--- Data supplied ---
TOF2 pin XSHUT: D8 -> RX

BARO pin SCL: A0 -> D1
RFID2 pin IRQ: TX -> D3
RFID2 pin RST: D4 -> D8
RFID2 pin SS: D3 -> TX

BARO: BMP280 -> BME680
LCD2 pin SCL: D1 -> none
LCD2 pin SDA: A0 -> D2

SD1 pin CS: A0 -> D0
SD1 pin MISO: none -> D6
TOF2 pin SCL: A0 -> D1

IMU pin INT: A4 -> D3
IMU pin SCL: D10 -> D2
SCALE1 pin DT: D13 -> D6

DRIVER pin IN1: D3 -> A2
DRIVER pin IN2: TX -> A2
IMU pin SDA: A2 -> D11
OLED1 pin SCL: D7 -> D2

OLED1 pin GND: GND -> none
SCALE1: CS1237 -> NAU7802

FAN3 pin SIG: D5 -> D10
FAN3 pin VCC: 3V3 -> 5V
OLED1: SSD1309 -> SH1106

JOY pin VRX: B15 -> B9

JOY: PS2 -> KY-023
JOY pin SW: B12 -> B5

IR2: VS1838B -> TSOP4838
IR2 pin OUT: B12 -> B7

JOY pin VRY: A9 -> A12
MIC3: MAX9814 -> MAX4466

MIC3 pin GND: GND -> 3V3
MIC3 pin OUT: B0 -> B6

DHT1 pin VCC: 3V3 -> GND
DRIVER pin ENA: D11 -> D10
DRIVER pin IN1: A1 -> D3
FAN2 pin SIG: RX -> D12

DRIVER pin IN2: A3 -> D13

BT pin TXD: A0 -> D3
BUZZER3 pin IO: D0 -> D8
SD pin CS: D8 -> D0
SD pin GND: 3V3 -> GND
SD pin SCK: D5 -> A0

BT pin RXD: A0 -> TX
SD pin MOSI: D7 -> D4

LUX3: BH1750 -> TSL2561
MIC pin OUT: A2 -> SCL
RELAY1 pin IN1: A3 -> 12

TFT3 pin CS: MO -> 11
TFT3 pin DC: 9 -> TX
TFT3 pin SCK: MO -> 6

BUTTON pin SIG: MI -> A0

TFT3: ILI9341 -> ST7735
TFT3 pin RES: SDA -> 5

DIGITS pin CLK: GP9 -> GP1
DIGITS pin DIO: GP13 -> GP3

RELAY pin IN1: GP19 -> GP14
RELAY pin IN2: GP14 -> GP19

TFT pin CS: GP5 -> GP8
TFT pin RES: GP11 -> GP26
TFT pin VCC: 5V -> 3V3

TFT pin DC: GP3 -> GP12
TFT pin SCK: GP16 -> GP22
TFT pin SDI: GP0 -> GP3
---
-- Problem --
Word for word, set down all the lines above.

-- Answer area --
TOF2 pin XSHUT: D8 -> RX

BARO pin SCL: A0 -> D1
RFID2 pin IRQ: TX -> D3
RFID2 pin RST: D4 -> D8
RFID2 pin SS: D3 -> TX

BARO: BMP280 -> BME680
LCD2 pin SCL: D1 -> none
LCD2 pin SDA: A0 -> D2

SD1 pin CS: A0 -> D0
SD1 pin MISO: none -> D6
TOF2 pin SCL: A0 -> D1

IMU pin INT: A4 -> D3
IMU pin SCL: D10 -> D2
SCALE1 pin DT: D13 -> D6

DRIVER pin IN1: D3 -> A2
DRIVER pin IN2: TX -> A2
IMU pin SDA: A2 -> D11
OLED1 pin SCL: D7 -> D2

OLED1 pin GND: GND -> none
SCALE1: CS1237 -> NAU7802

FAN3 pin SIG: D5 -> D10
FAN3 pin VCC: 3V3 -> 5V
OLED1: SSD1309 -> SH1106

JOY pin VRX: B15 -> B9

JOY: PS2 -> KY-023
JOY pin SW: B12 -> B5

IR2: VS1838B -> TSOP4838
IR2 pin OUT: B12 -> B7

JOY pin VRY: A9 -> A12
MIC3: MAX9814 -> MAX4466

MIC3 pin GND: GND -> 3V3
MIC3 pin OUT: B0 -> B6

DHT1 pin VCC: 3V3 -> GND
DRIVER pin ENA: D11 -> D10
DRIVER pin IN1: A1 -> D3
FAN2 pin SIG: RX -> D12

DRIVER pin IN2: A3 -> D13

BT pin TXD: A0 -> D3
BUZZER3 pin IO: D0 -> D8
SD pin CS: D8 -> D0
SD pin GND: 3V3 -> GND
SD pin SCK: D5 -> A0

BT pin RXD: A0 -> TX
SD pin MOSI: D7 -> D4

LUX3: BH1750 -> TSL2561
MIC pin OUT: A2 -> SCL
RELAY1 pin IN1: A3 -> 12

TFT3 pin CS: MO -> 11
TFT3 pin DC: 9 -> TX
TFT3 pin SCK: MO -> 6

BUTTON pin SIG: MI -> A0

TFT3: ILI9341 -> ST7735
TFT3 pin RES: SDA -> 5

DIGITS pin CLK: GP9 -> GP1
DIGITS pin DIO: GP13 -> GP3

RELAY pin IN1: GP19 -> GP14
RELAY pin IN2: GP14 -> GP19

TFT pin CS: GP5 -> GP8
TFT pin RES: GP11 -> GP26
TFT pin VCC: 5V -> 3V3

TFT pin DC: GP3 -> GP12
TFT pin SCK: GP16 -> GP22
TFT pin SDI: GP0 -> GP3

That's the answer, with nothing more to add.